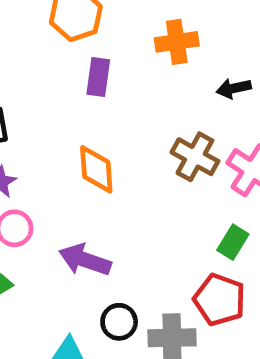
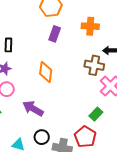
brown cross: (195, 157) -> (94, 65), moved, turned -30

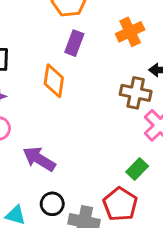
orange cross: (90, 26) -> (130, 32), turned -30
orange diamond: (46, 72) -> (54, 81), moved

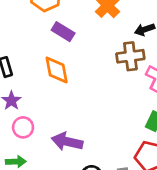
purple rectangle: (74, 43) -> (63, 32), turned -60

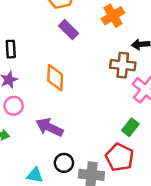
orange diamond: (57, 70) -> (55, 78), moved

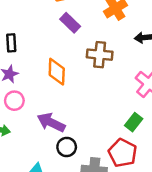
brown cross: (123, 65) -> (100, 55), moved
black circle: (64, 163) -> (67, 147), moved

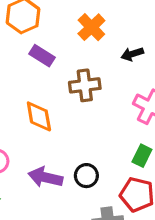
black circle: (67, 147) -> (86, 176), moved

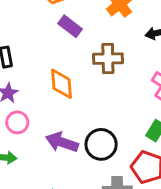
black circle: (86, 176) -> (101, 144), size x1.4

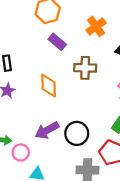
pink circle: (17, 122) -> (21, 152), moved
purple arrow: (62, 142) -> (47, 130), turned -50

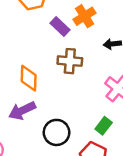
purple rectangle: (57, 42) -> (60, 26), moved
purple arrow: (47, 130) -> (22, 111), moved

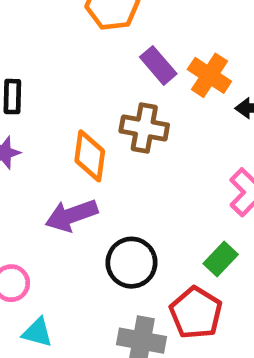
orange cross: (85, 16) -> (209, 75), moved, turned -30
brown cross: (70, 61) -> (144, 128), moved

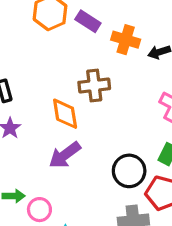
purple rectangle: (158, 65) -> (88, 21), moved
black circle: (132, 263) -> (129, 171), moved

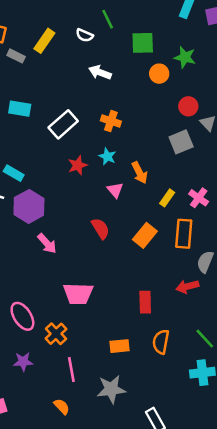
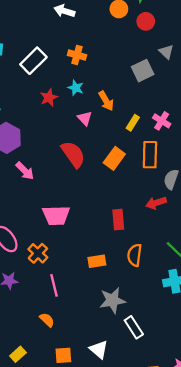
red circle: (188, 106) -> (146, 21), moved
red semicircle: (100, 229) -> (73, 154), size x1.4
gray star: (111, 389) -> (112, 300), moved

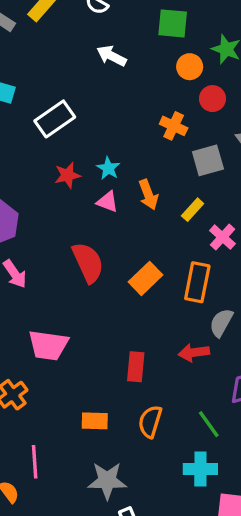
red circle: (146, 21) -> (212, 99), moved
orange cross: (77, 55) -> (174, 126), moved
pink triangle: (85, 118) -> (107, 202), moved, turned -35
yellow rectangle: (133, 123) -> (193, 210), moved
pink line: (54, 285) -> (35, 462), moved

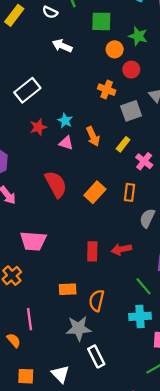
orange rectangle: (197, 282) -> (130, 192), size x0.7
red arrow: (194, 353) -> (121, 249), moved
orange semicircle: (150, 422) -> (97, 301), moved

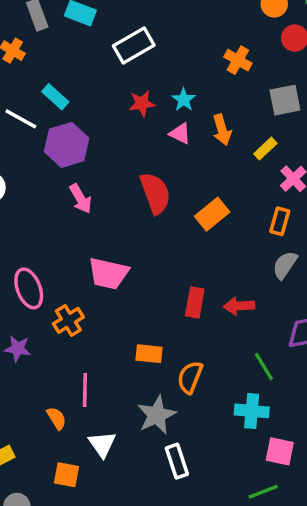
orange cross: (107, 90) -> (238, 60), moved
orange rectangle: (130, 192) -> (280, 221), moved
gray star: (79, 328) -> (157, 415), turned -30
white triangle: (60, 374) -> (102, 444), moved

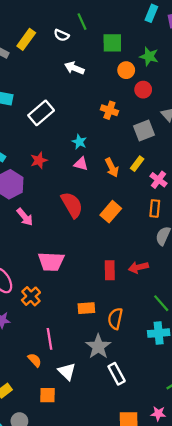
red star: (142, 103) -> (39, 160), moved
orange arrow: (222, 130) -> (112, 168), moved

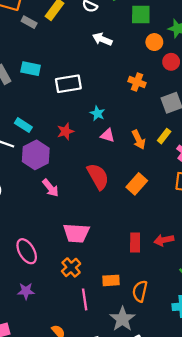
white rectangle: (41, 113) -> (68, 84), turned 30
cyan star: (79, 142) -> (97, 113), moved
orange cross: (31, 296) -> (71, 267), moved
pink line: (50, 339) -> (85, 299), moved

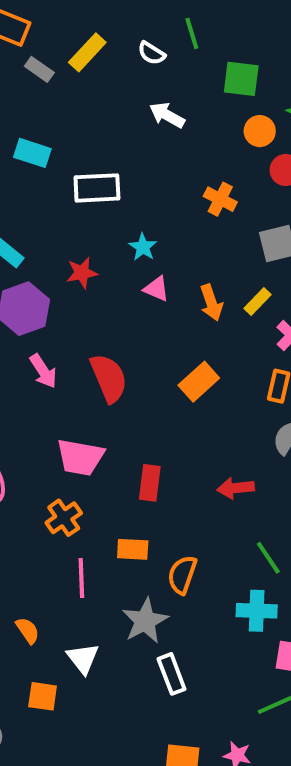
red semicircle: (98, 176) -> (109, 378), moved
red rectangle: (135, 243) -> (150, 483), moved

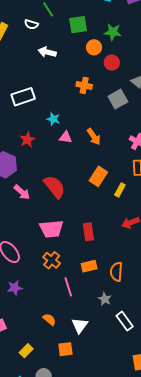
yellow rectangle: (258, 302) -> (120, 190), moved
gray star: (145, 621) -> (105, 299), size x0.6
white triangle: (83, 658) -> (80, 325), turned 30

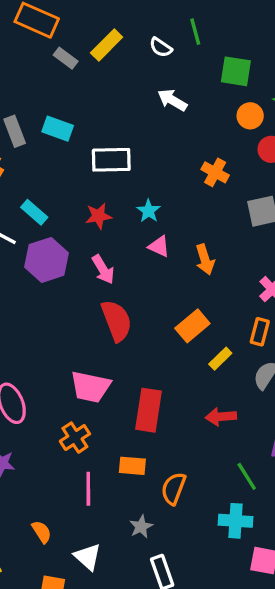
red star: (27, 140) -> (98, 216), moved
pink arrow: (22, 192) -> (103, 269), moved
red rectangle: (88, 232) -> (148, 410), size x1.4
white triangle: (80, 325) -> (88, 557), turned -42

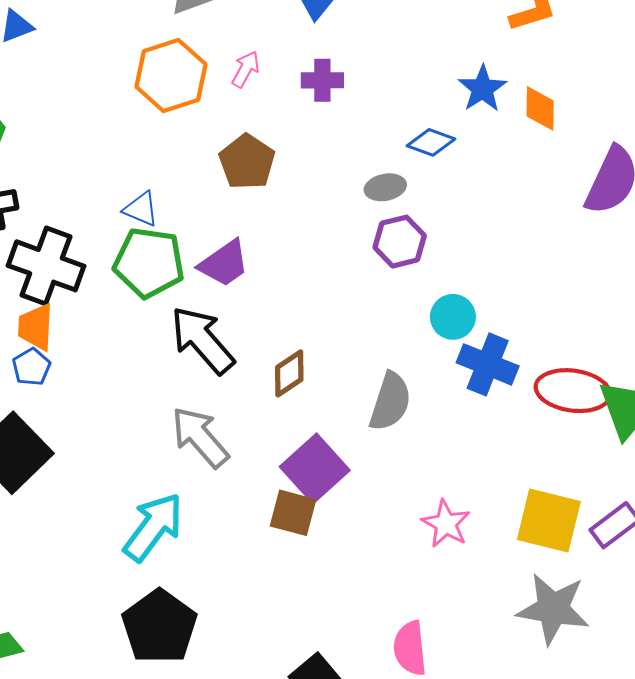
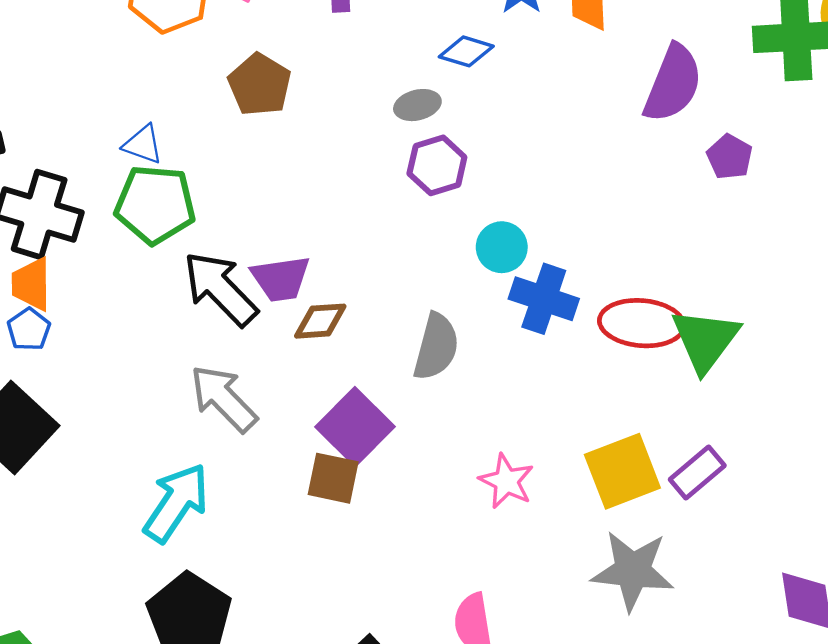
purple trapezoid: (224, 263) -> (281, 279), moved, turned 30
brown diamond: (289, 373) -> (320, 321), turned 33
yellow square: (549, 521) -> (622, 471), turned -32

WHAT YOU ARE ASKED TO DO
Set out, exactly as given, the line that contains "white triangle: (83, 658)" along with each line after it through the end of the records above; omit the pictures.

EXERCISE SOLUTION
white triangle: (83, 658) -> (80, 325), turned 30

red star: (27, 140) -> (98, 216), moved
pink arrow: (22, 192) -> (103, 269), moved
red rectangle: (88, 232) -> (148, 410), size x1.4
white triangle: (80, 325) -> (88, 557), turned -42

purple trapezoid: (224, 263) -> (281, 279), moved, turned 30
brown diamond: (289, 373) -> (320, 321), turned 33
yellow square: (549, 521) -> (622, 471), turned -32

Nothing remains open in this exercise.